__Your instructions__
Among the records below, find the line with "(721, 440) = (674, 489): grey" and the line with "(87, 268) = (396, 150): none -> grey bottle". Set down both and every line between, exactly and with no pictures, but nothing else.

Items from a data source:
━━━━━━━━━━━━━━━━━━━━━━━━━━━━━━
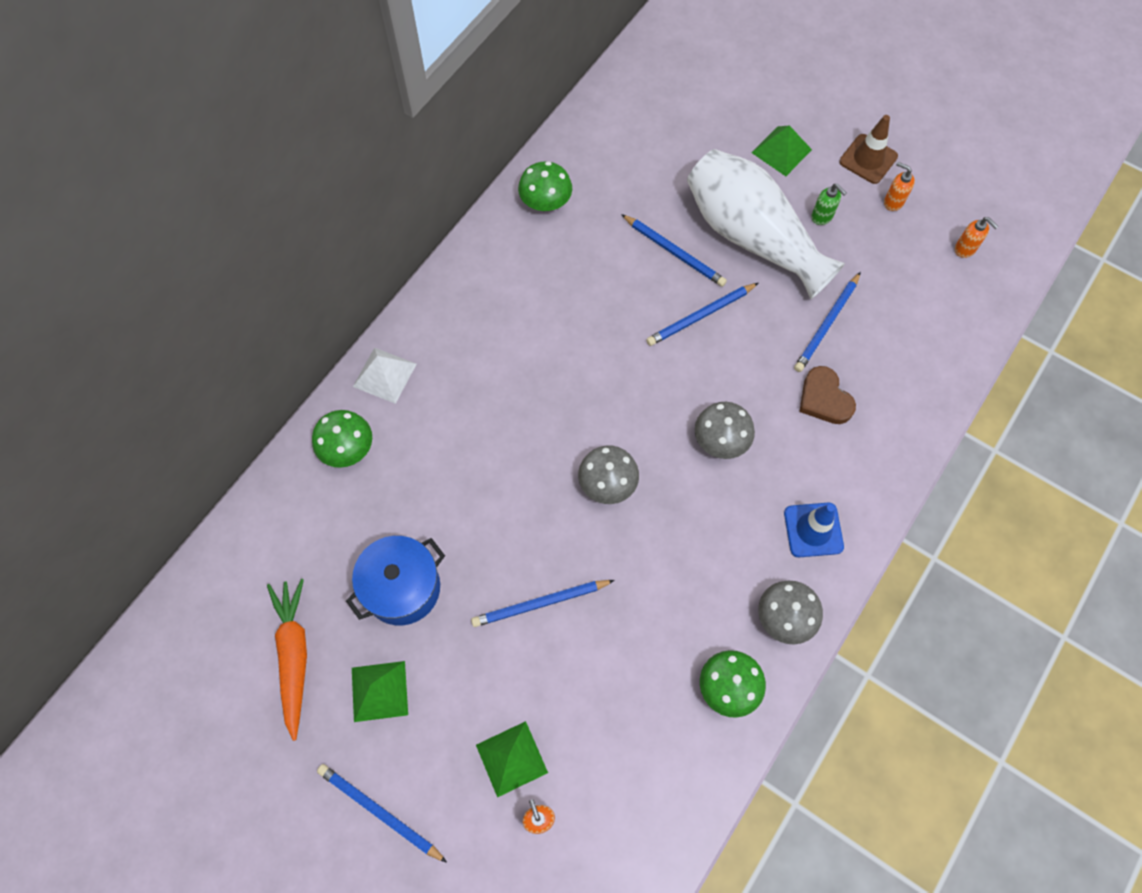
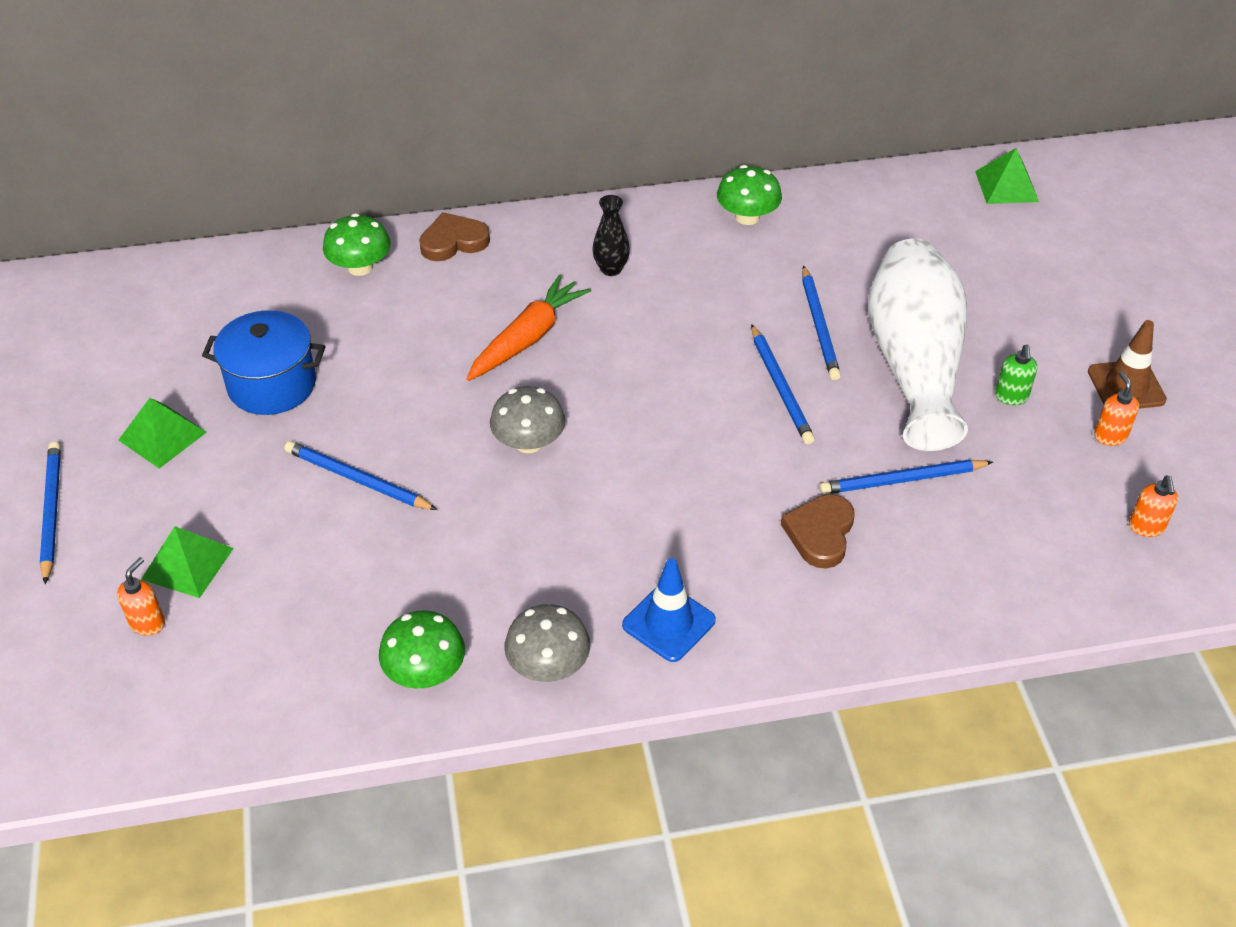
camera: 45 degrees right, 20 degrees down
(294, 655) = (140, 365): orange carrot -> orange carrot (528, 338)
(384, 375) = (453, 241): white pyramid -> brown heart
(509, 312) = (611, 269): none -> black vase
(700, 316) = (780, 387): blue pencil -> blue pencil turned 120 degrees counterclockwise
(721, 440) = (674, 489): grey mushroom -> none
(781, 151) = (1034, 322): green pyramid -> green pyramid (1006, 186)

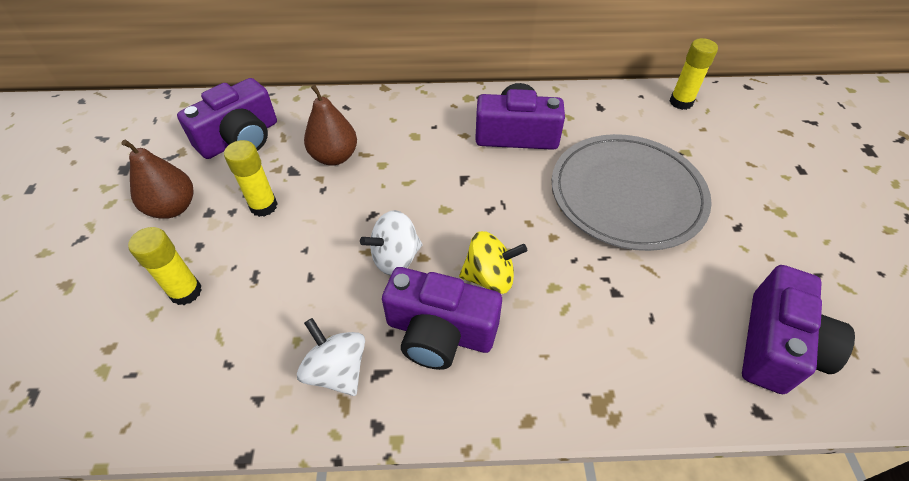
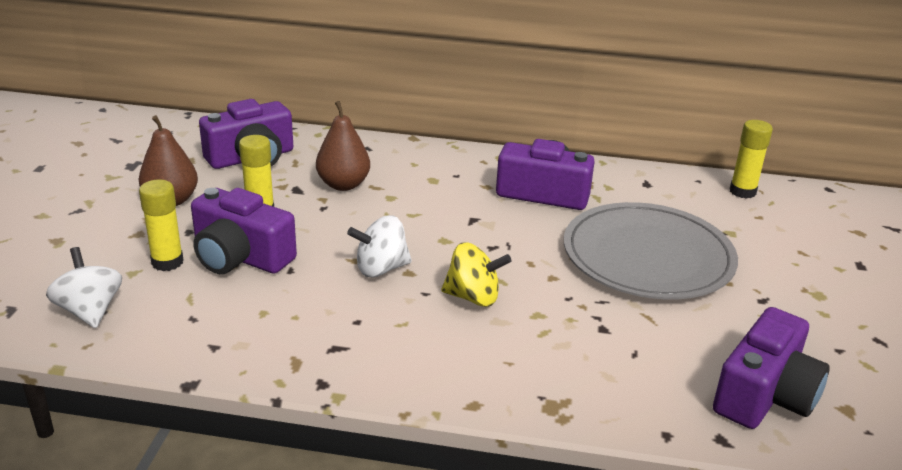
camera: 10 degrees right, 20 degrees down
(337, 370) = (296, 339): white spinning top -> white spinning top (90, 311)
(440, 332) = (407, 328): purple camera -> purple camera (240, 257)

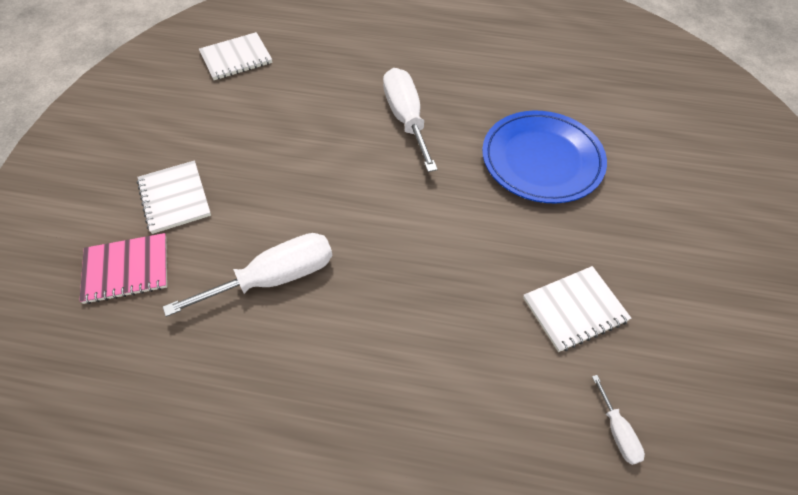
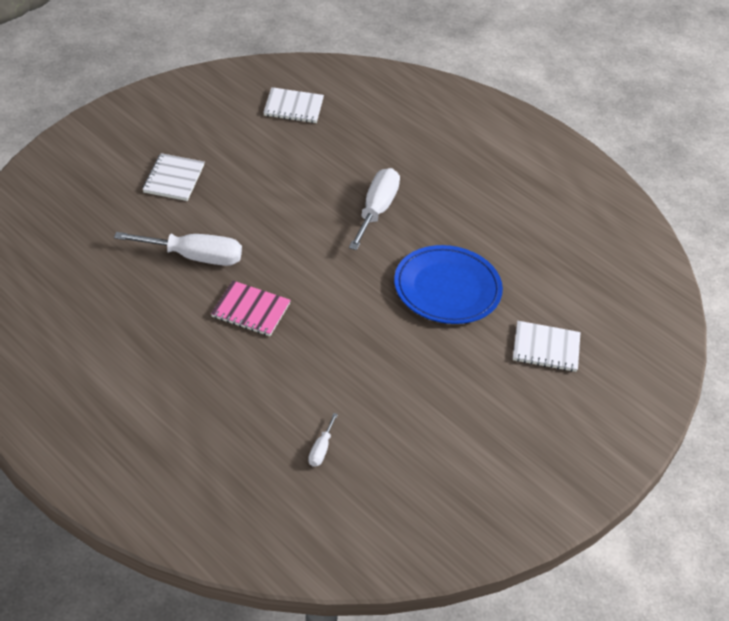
camera: 30 degrees right, 10 degrees down
(126, 269) = (113, 204): pink notebook -> pink notebook (251, 310)
(575, 309) = (366, 380): white notebook -> white notebook (546, 348)

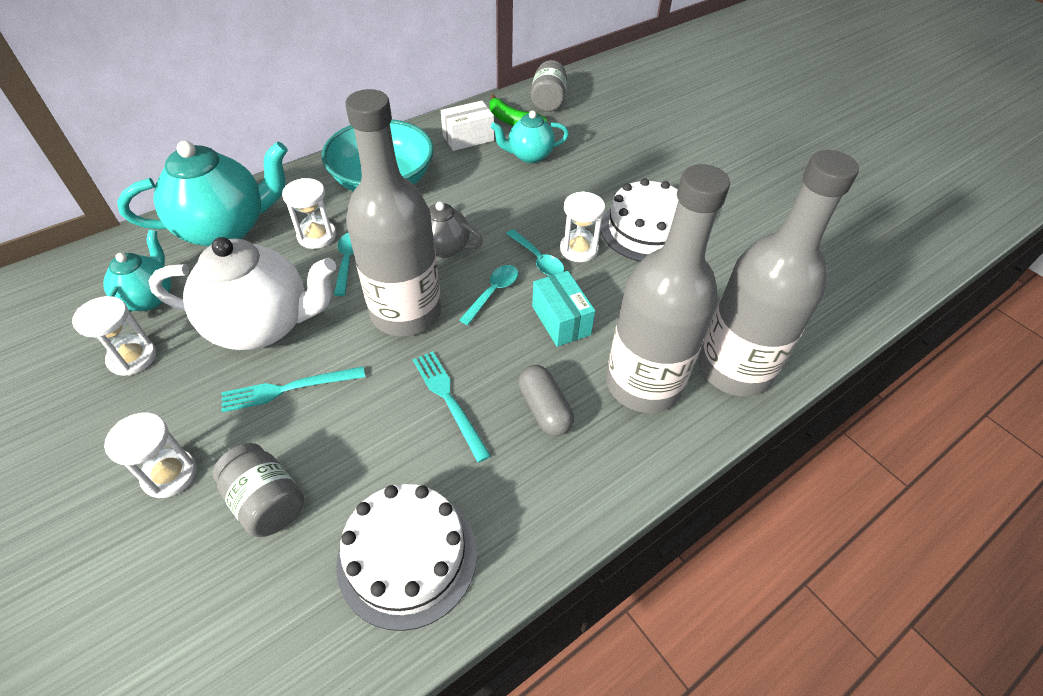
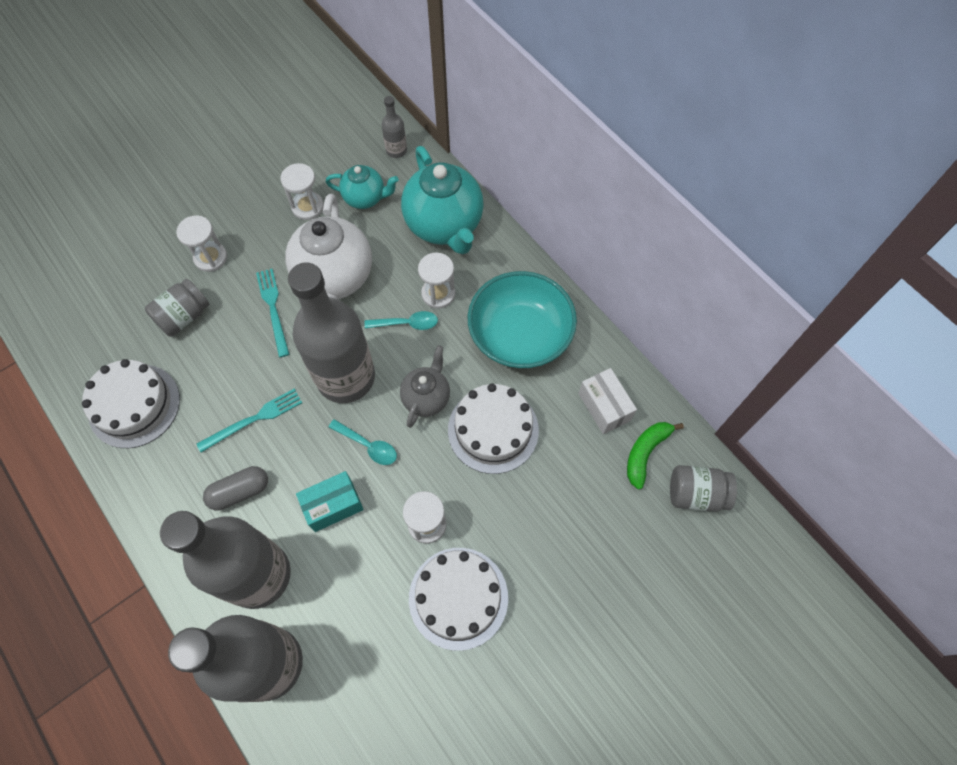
camera: 90 degrees right, 15 degrees up
(87, 268) = (396, 150): none -> grey bottle
(483, 203) = (493, 430): none -> white cake
(529, 156) = (579, 473): turquoise teapot -> none
(538, 259) = (412, 484): turquoise spoon -> none

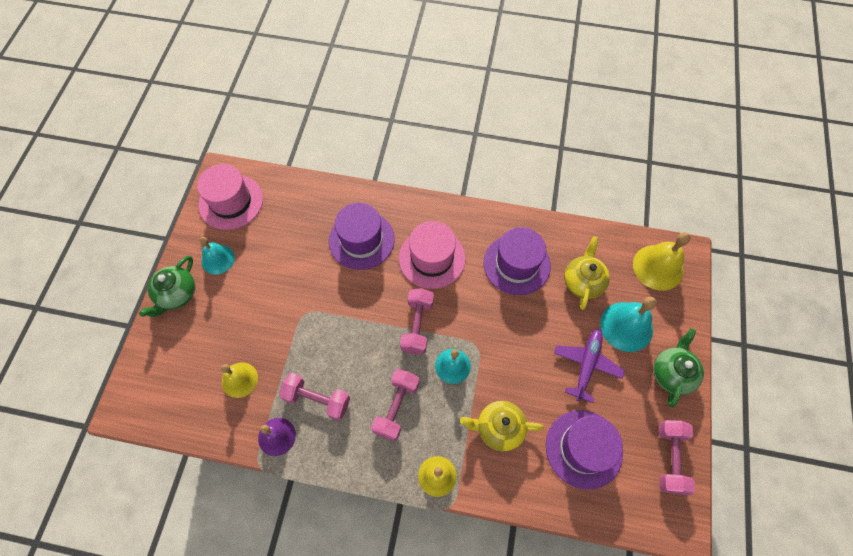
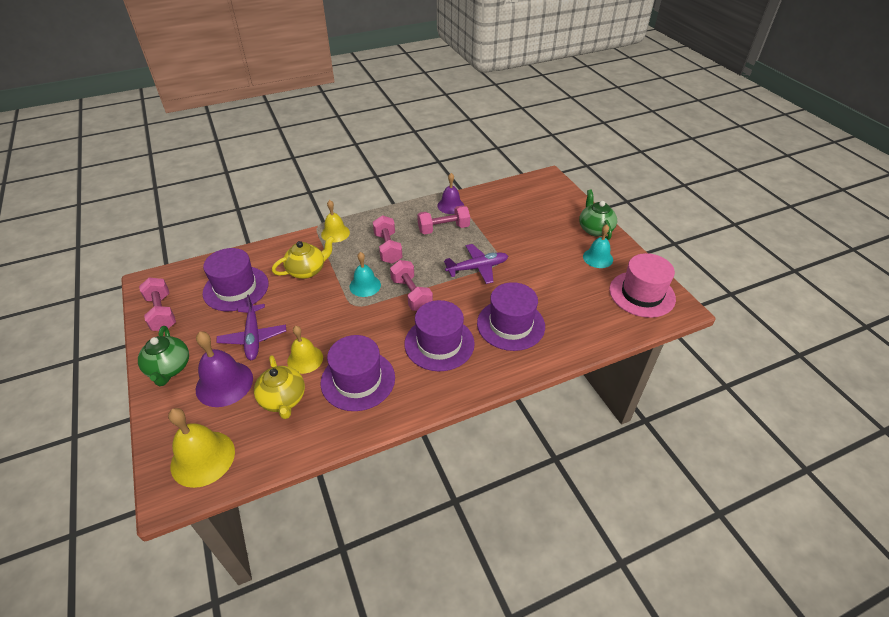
camera: 145 degrees right, 20 degrees down
(239, 380) = (501, 215): yellow bell -> yellow bell (305, 359)
(333, 319) = (477, 268): none -> purple plane
(432, 258) = (439, 343): pink hat -> purple hat
(626, 326) = (224, 383): turquoise bell -> purple bell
━━━━━━━━━━━━━━━━━━━━━━━━━━━━━━
__Answer section__
(721, 440) = (674, 489): grey mushroom -> none
(781, 151) = (1034, 322): green pyramid -> green pyramid (1006, 186)

camera: 10 degrees right, 20 degrees down
(337, 370) = (296, 339): white spinning top -> white spinning top (90, 311)
(440, 332) = (407, 328): purple camera -> purple camera (240, 257)

camera: 30 degrees right, 10 degrees down
(126, 269) = (113, 204): pink notebook -> pink notebook (251, 310)
(575, 309) = (366, 380): white notebook -> white notebook (546, 348)

camera: 90 degrees right, 15 degrees up
(87, 268) = (396, 150): none -> grey bottle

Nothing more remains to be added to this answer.